Extracted records:
☆ ☆ ☆ ☆

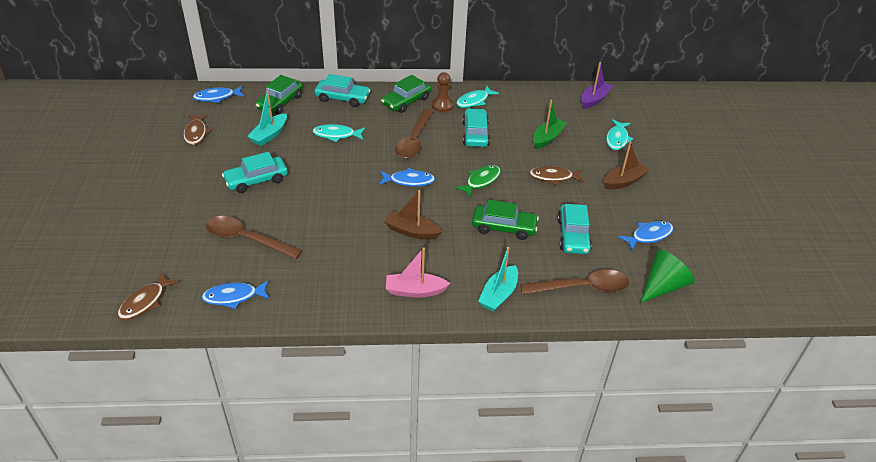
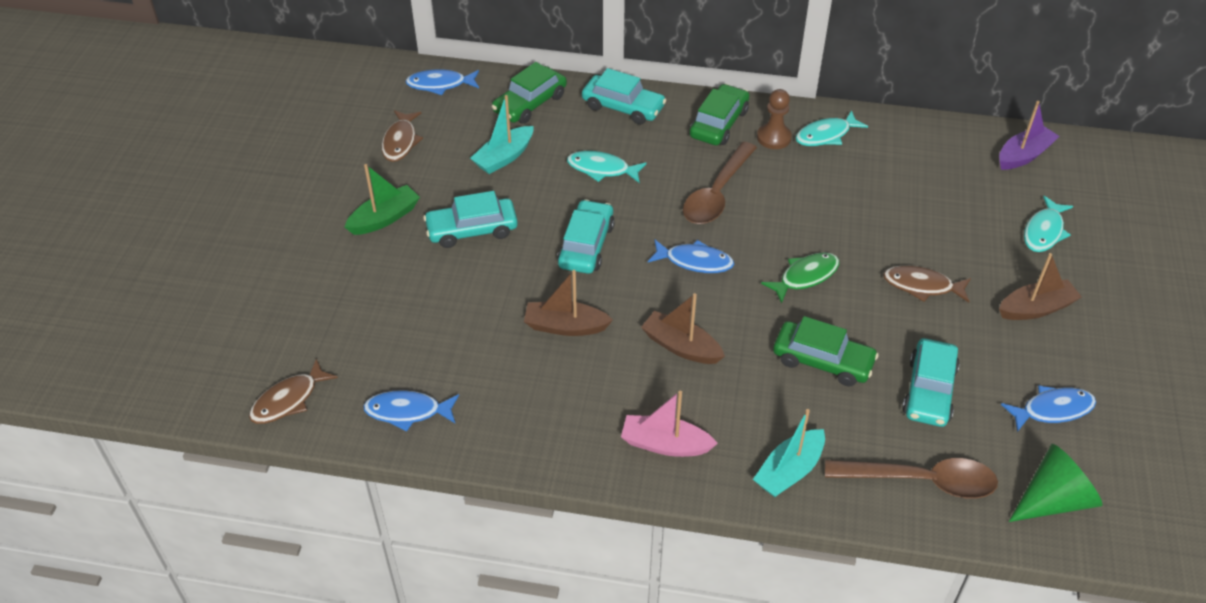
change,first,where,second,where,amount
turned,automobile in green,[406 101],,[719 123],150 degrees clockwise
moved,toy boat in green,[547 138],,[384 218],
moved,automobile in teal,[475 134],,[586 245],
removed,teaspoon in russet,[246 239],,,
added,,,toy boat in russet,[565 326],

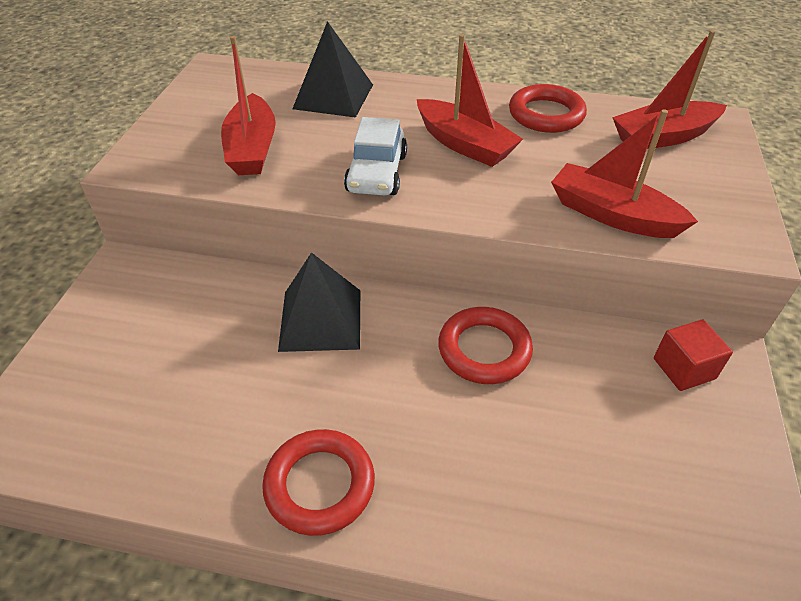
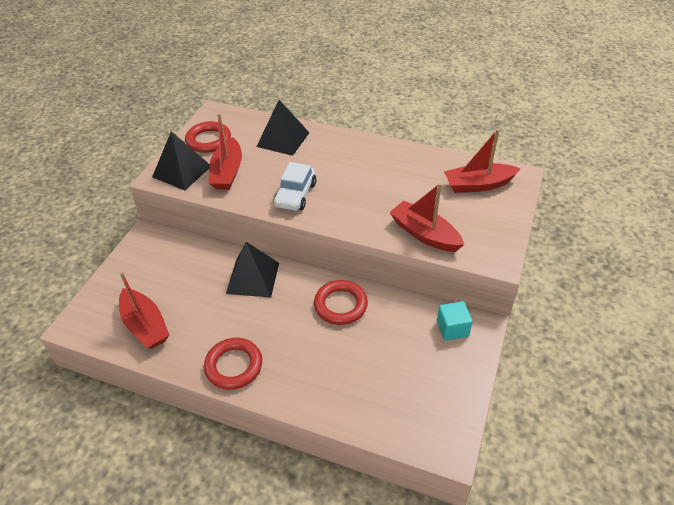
change,first,where,second,where,amount
moved,toy boat in red,[464 144],,[145 325],
moved,torus in red,[546 114],,[208 140],
recoloured,block in red,[684 368],block in teal,[452 328],
added,,,pyramid shape in ebony,[182 171],

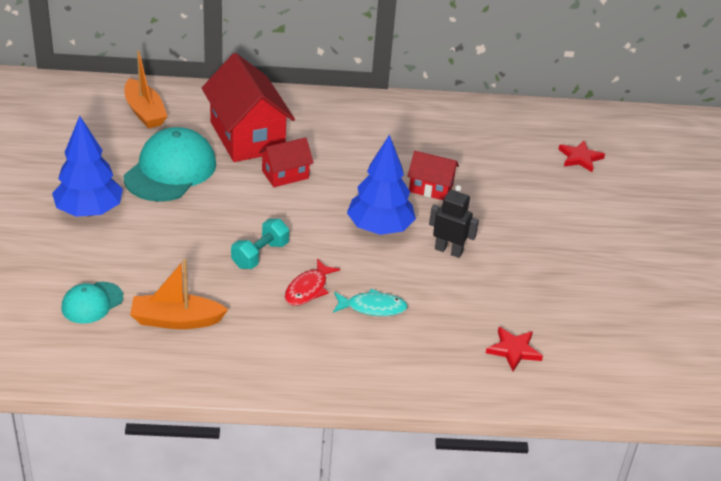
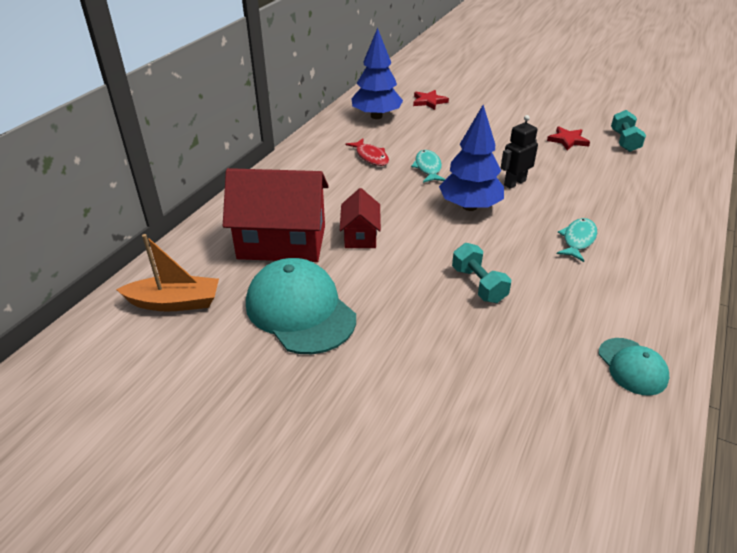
change,first,where,second,where,amount
moved,fir tree in cobalt,[89 211],,[376 116],
replaced,house in red,[431 188],toy fish in teal,[428 168],
removed,toy boat in orange-coloured,[176 320],,,
moved,toy fish in red,[308 289],,[371 157],
moved,peaked cap in teal,[92 303],,[632 366],
moved,star in red,[513 350],,[568 140],
added,,,hand weight in teal,[624 141],

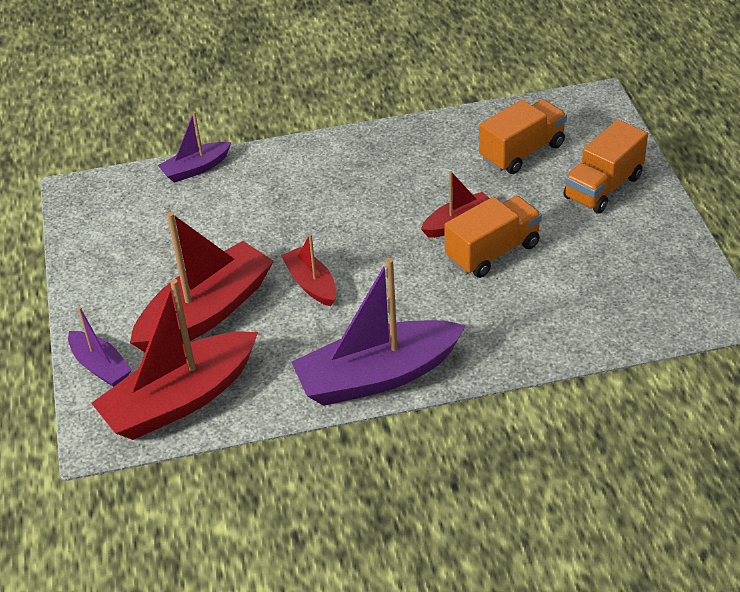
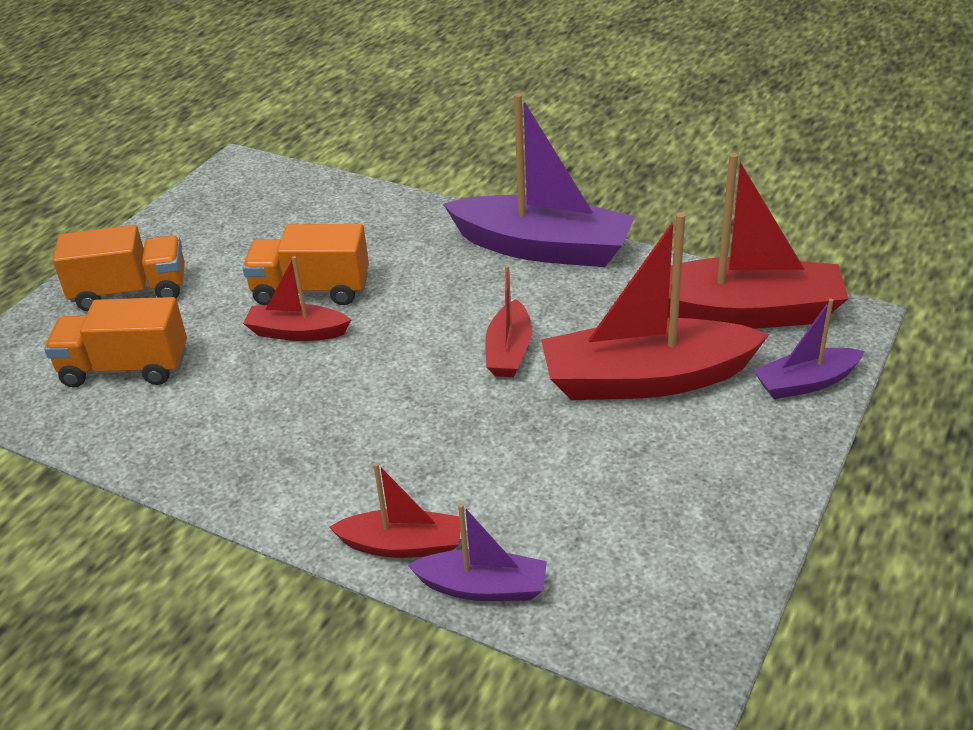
change,first,where,second,where,amount
turned,toy boat in purple,[100 366],,[805 383],105 degrees counterclockwise
added,,,toy boat in red,[402 545],

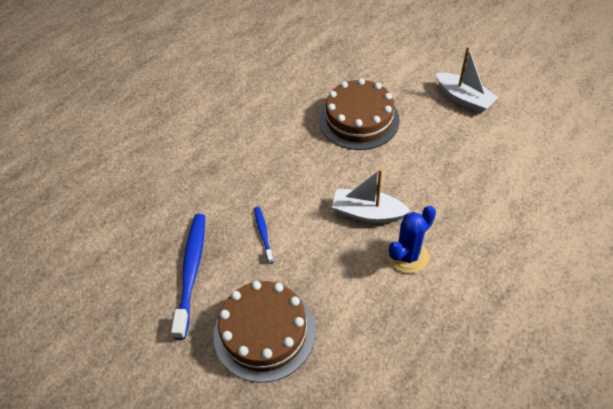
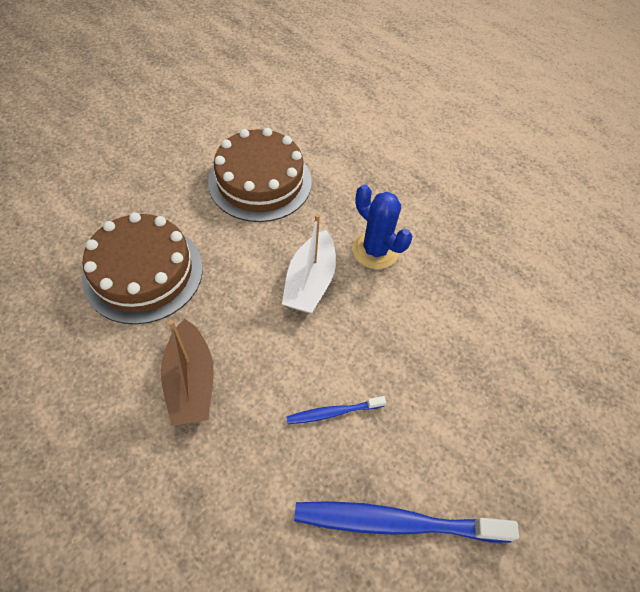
change,first,where,second,where,amount
removed,toy boat in snow-white,[464 99],,,
moved,layer cake in russet,[264 332],,[260 182],
added,,,toy boat in russet,[191 381],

☆ ☆ ☆ ☆

(Task statement)
Transcribe every line from the one with "recoloured,block in red,[684" to the last line of the records above, exactly, excluding pictures.

(Result)
recoloured,block in red,[684 368],block in teal,[452 328],
added,,,pyramid shape in ebony,[182 171],

change,first,where,second,where,amount
moved,fir tree in cobalt,[89 211],,[376 116],
replaced,house in red,[431 188],toy fish in teal,[428 168],
removed,toy boat in orange-coloured,[176 320],,,
moved,toy fish in red,[308 289],,[371 157],
moved,peaked cap in teal,[92 303],,[632 366],
moved,star in red,[513 350],,[568 140],
added,,,hand weight in teal,[624 141],

change,first,where,second,where,amount
turned,toy boat in purple,[100 366],,[805 383],105 degrees counterclockwise
added,,,toy boat in red,[402 545],

change,first,where,second,where,amount
removed,toy boat in snow-white,[464 99],,,
moved,layer cake in russet,[264 332],,[260 182],
added,,,toy boat in russet,[191 381],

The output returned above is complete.